Start of Block

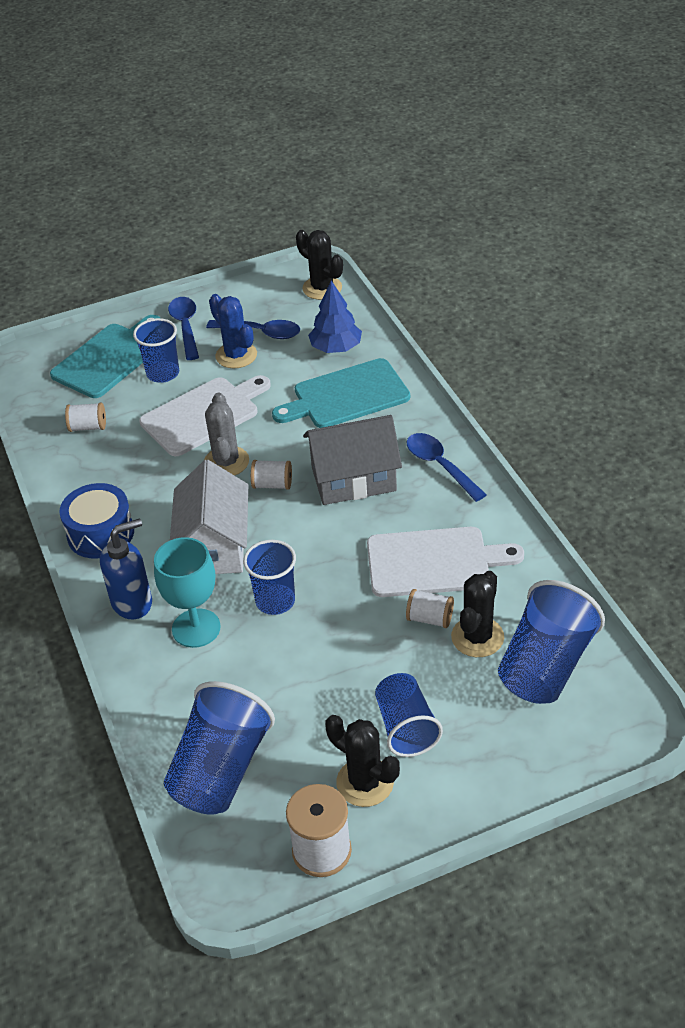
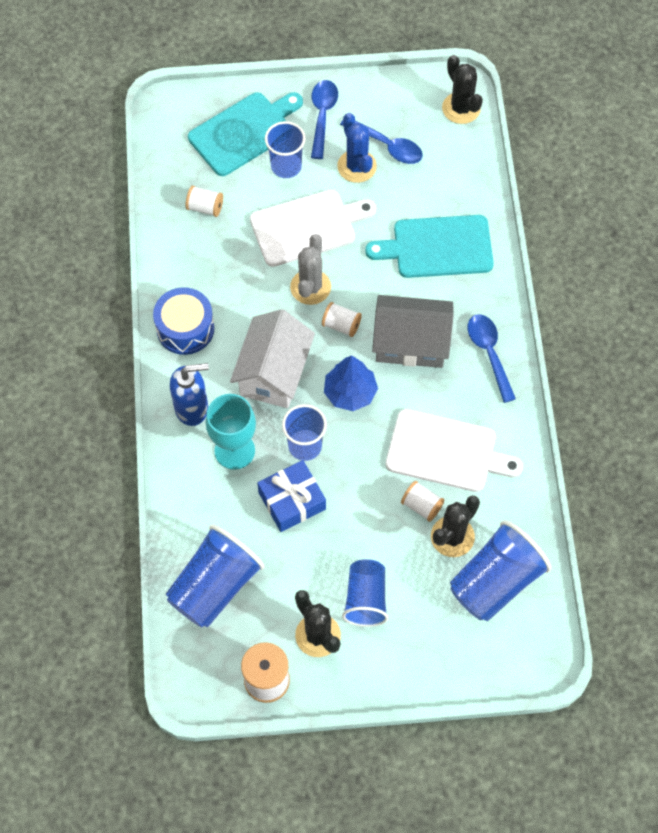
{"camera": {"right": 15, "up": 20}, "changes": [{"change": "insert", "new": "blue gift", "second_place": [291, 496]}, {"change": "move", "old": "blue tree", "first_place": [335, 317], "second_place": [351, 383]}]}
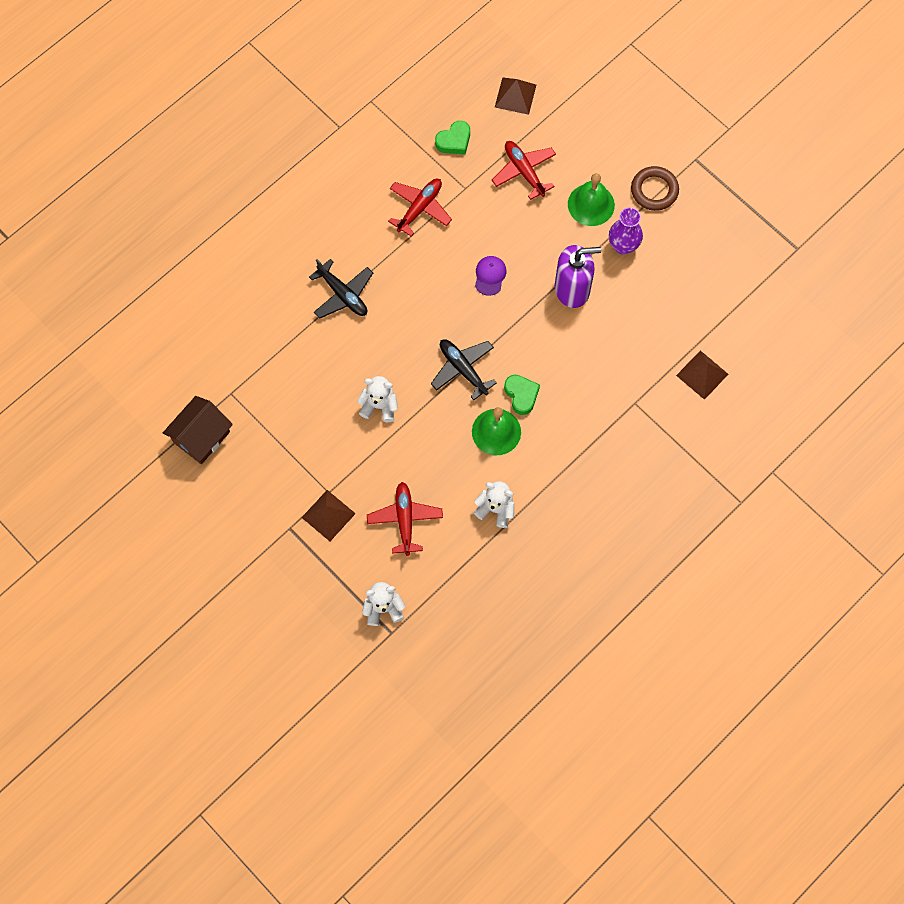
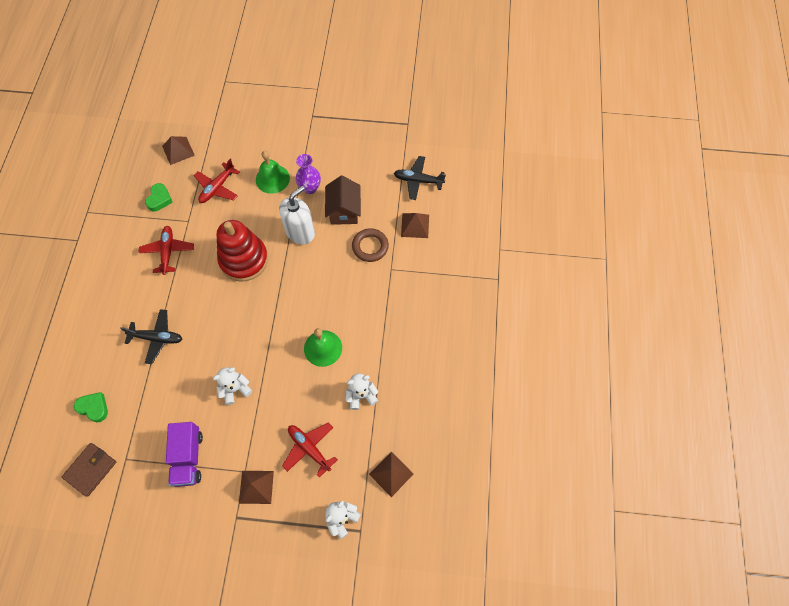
{"camera": {"right": -40, "up": -5}, "changes": [{"change": "insert", "new": "brown wallet", "second_place": [89, 470]}, {"change": "move", "old": "green heart", "first_place": [522, 395], "second_place": [91, 407]}, {"change": "insert", "new": "purple truck", "second_place": [184, 454]}, {"change": "rotate", "old": "red plane", "first_place": [524, 170], "second_place": [217, 181], "degrees": -75}, {"change": "replace", "old": "purple cap", "new": "red stacking toy", "first_place": [491, 276], "second_place": [242, 251]}, {"change": "recolor", "old": "purple soap dispenser", "new": "white soap dispenser", "first_place": [578, 276], "second_place": [297, 215]}, {"change": "move", "old": "brown house", "first_place": [198, 430], "second_place": [343, 200]}, {"change": "move", "old": "brown ring", "first_place": [655, 188], "second_place": [370, 245]}, {"change": "insert", "new": "brown pyramid", "second_place": [391, 474]}, {"change": "move", "old": "black plane", "first_place": [464, 369], "second_place": [420, 178]}]}
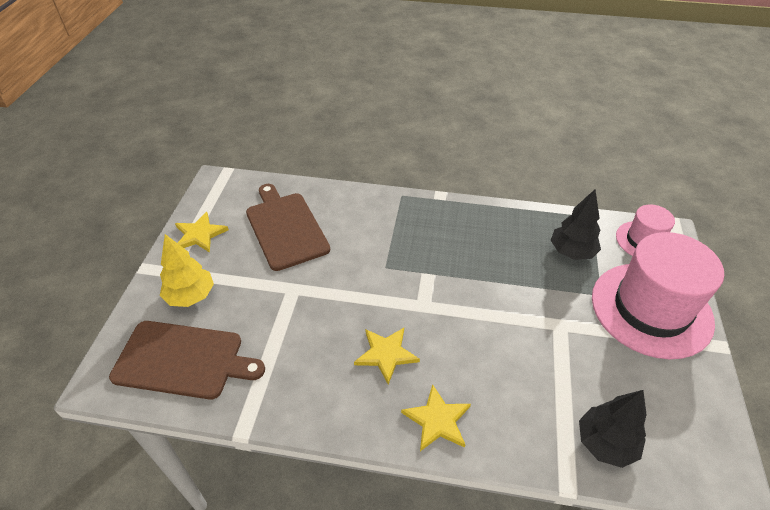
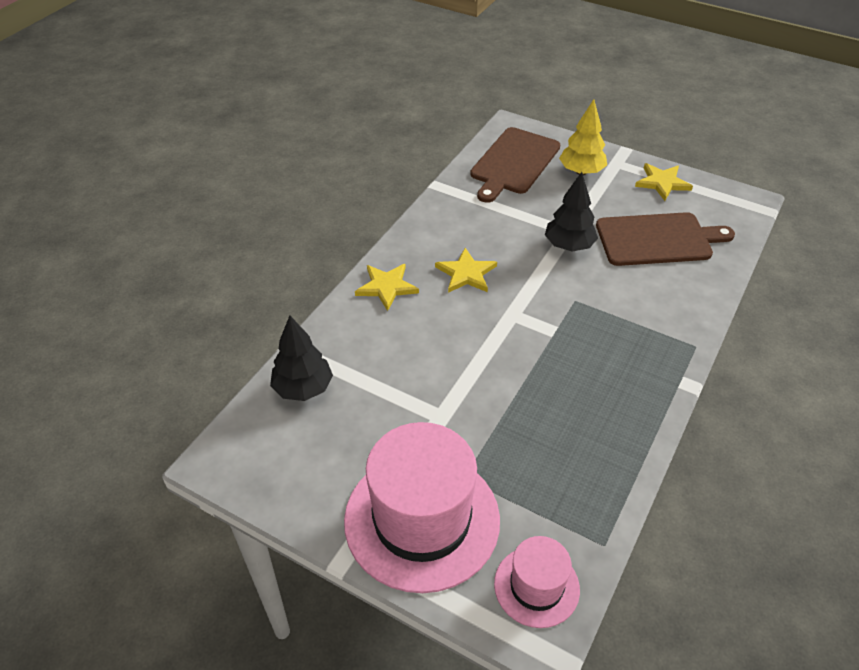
{"camera": {"right": 110, "up": 0}, "changes": [{"change": "move", "old": "black tree", "first_place": [576, 225], "second_place": [571, 211]}]}
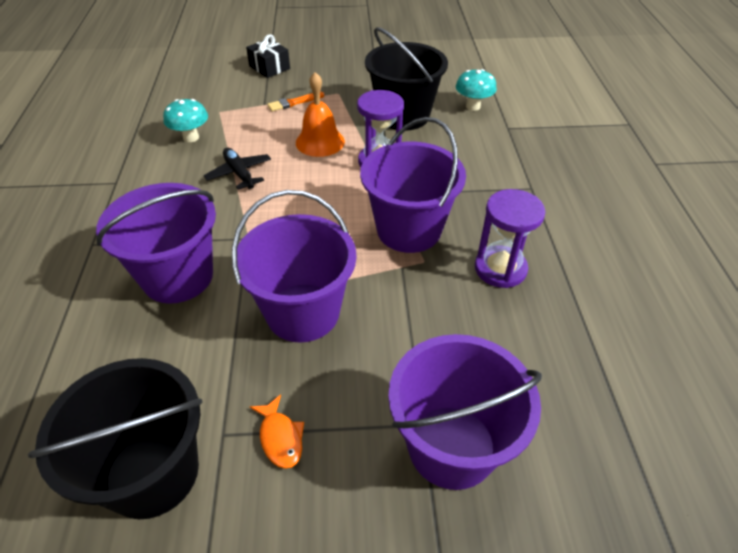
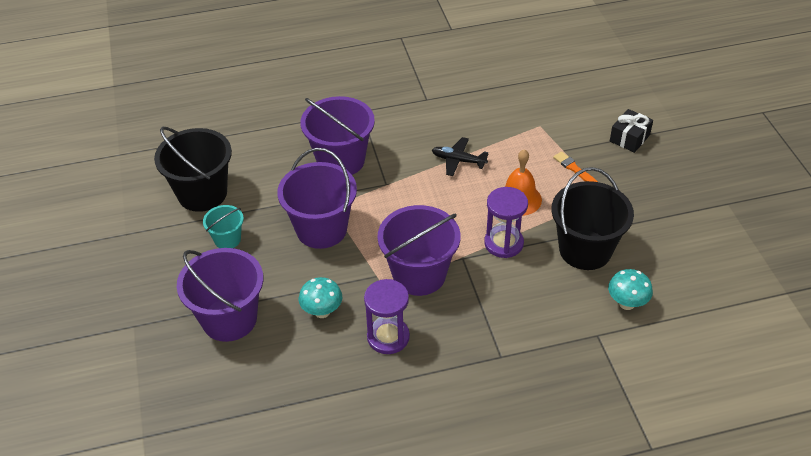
{"camera": {"right": 80, "up": 0}, "changes": [{"change": "replace", "old": "orange fish", "new": "turquoise bucket", "first_place": [277, 431], "second_place": [223, 226]}, {"change": "move", "old": "turquoise mushroom", "first_place": [185, 120], "second_place": [320, 297]}, {"change": "rotate", "old": "black plane", "first_place": [237, 169], "second_place": [460, 156], "degrees": -120}]}
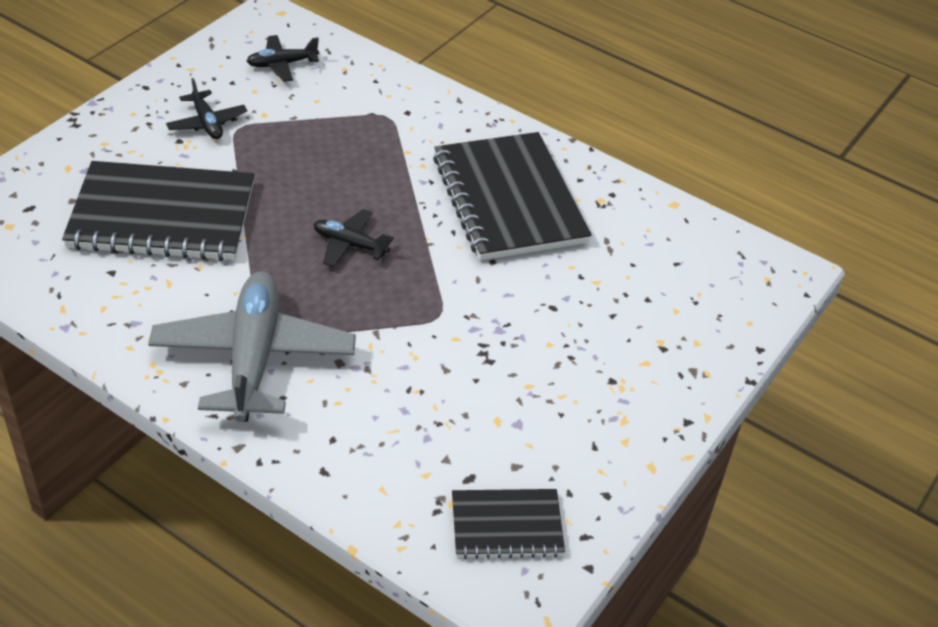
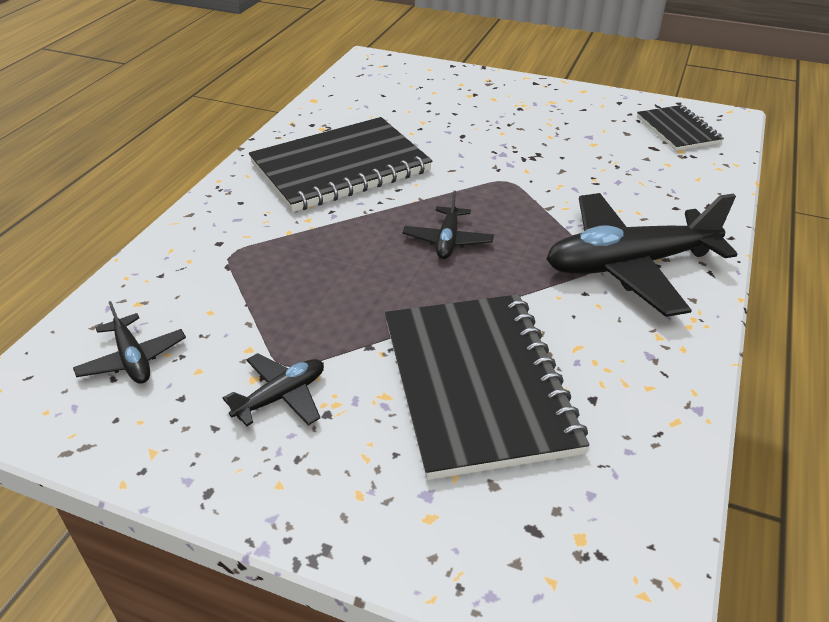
{"camera": {"right": -100, "up": -5}, "changes": [{"change": "recolor", "old": "grey plane", "new": "black plane", "first_place": [252, 347], "second_place": [642, 255]}]}
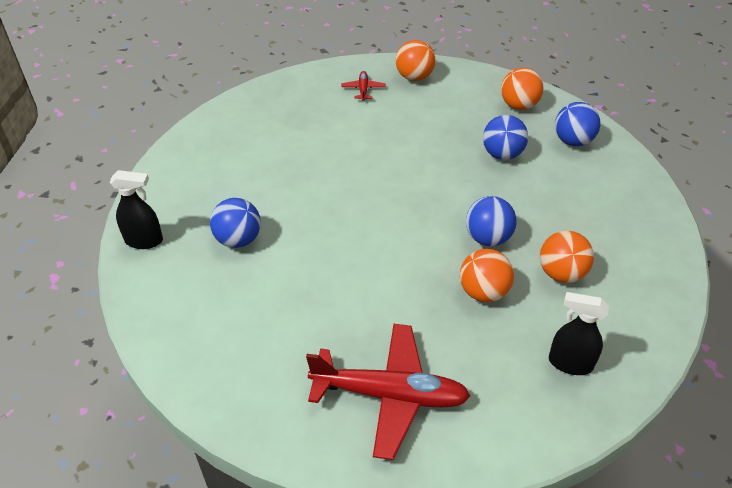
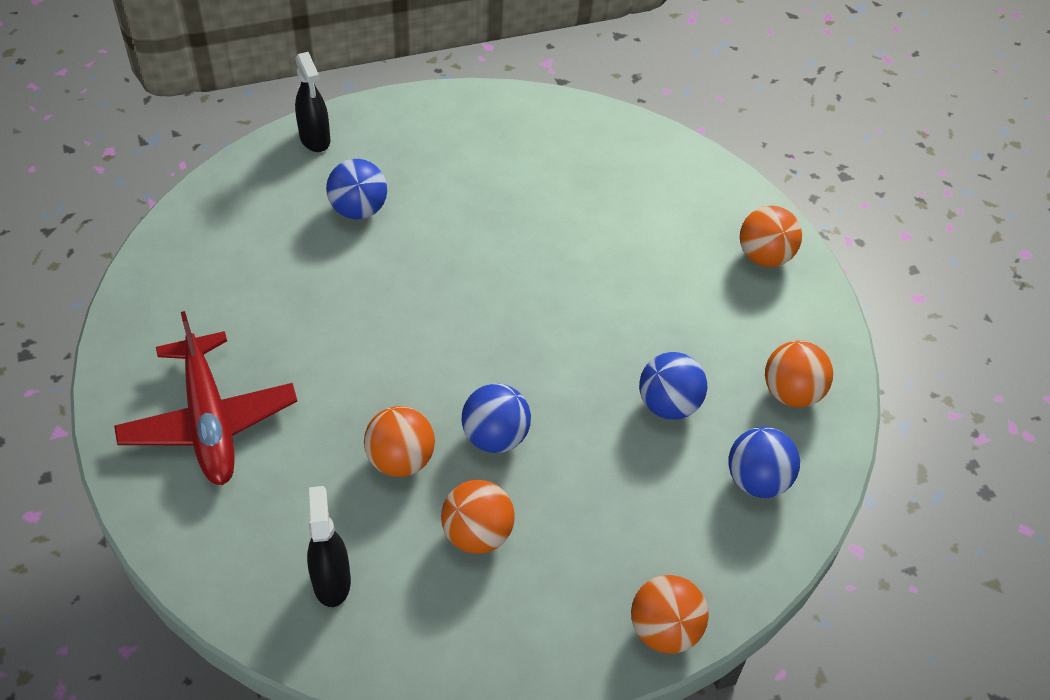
{"camera": {"right": 60, "up": 5}, "changes": [{"change": "insert", "new": "orange ball", "second_place": [670, 614]}, {"change": "delete", "old": "red plane", "first_place": [363, 86]}]}
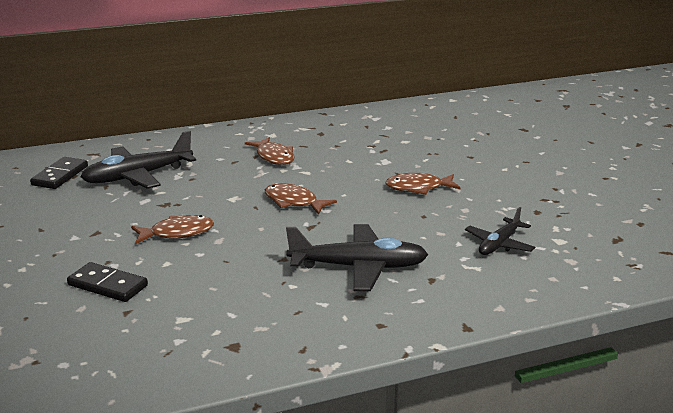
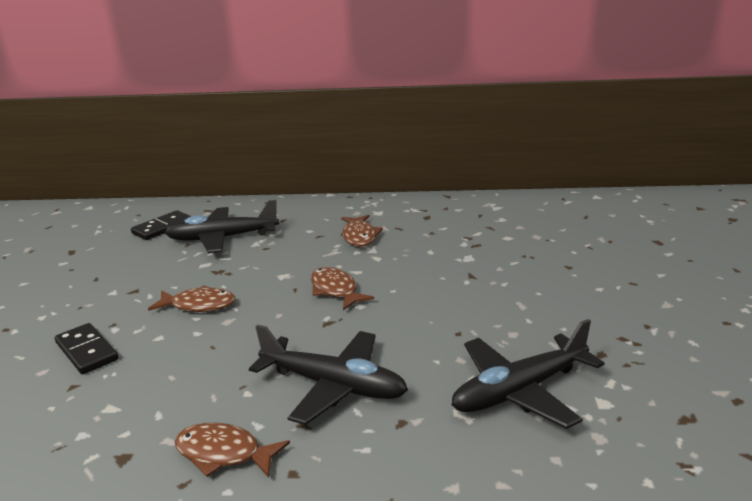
{"camera": {"right": 25, "up": 0}, "changes": [{"change": "move", "old": "brown fish", "first_place": [423, 184], "second_place": [232, 450]}, {"change": "resize", "old": "black plane", "first_place": [500, 231], "second_place": [528, 374], "factor": 1.66}]}
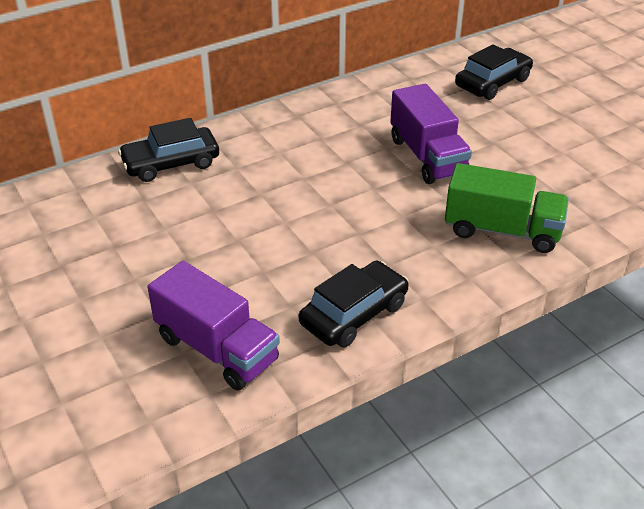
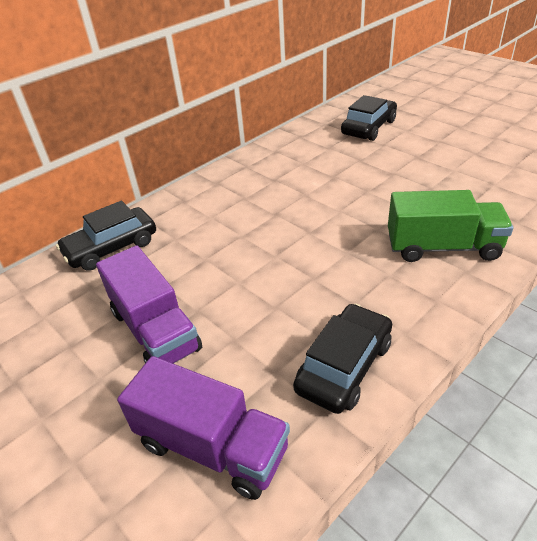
{"camera": {"right": -10, "up": 0}, "changes": [{"change": "move", "old": "purple truck", "first_place": [431, 134], "second_place": [149, 304]}]}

End of Block

→ **WHAT THIS TASK INVOLVES**: With "tree" as the string to find, copy every line of the records that holds it.

→ **WRITTEN ANSWER**:
{"camera": {"right": 15, "up": 20}, "changes": [{"change": "insert", "new": "blue gift", "second_place": [291, 496]}, {"change": "move", "old": "blue tree", "first_place": [335, 317], "second_place": [351, 383]}]}
{"camera": {"right": 110, "up": 0}, "changes": [{"change": "move", "old": "black tree", "first_place": [576, 225], "second_place": [571, 211]}]}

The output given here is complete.